## INSTRUCTIONS FOR THE TASK
Which of the lines below mention the word "hourglass"? Pull each one out.

======== RECORDS FOR THE EXERCISE

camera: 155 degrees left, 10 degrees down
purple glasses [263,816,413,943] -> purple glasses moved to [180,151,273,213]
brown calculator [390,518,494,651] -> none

================
======== RECORDS FOR THE EXERCISE

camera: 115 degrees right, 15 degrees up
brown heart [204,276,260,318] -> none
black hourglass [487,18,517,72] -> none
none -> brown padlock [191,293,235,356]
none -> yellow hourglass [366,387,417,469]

================

## TASK SOLUTION
black hourglass [487,18,517,72] -> none
none -> yellow hourglass [366,387,417,469]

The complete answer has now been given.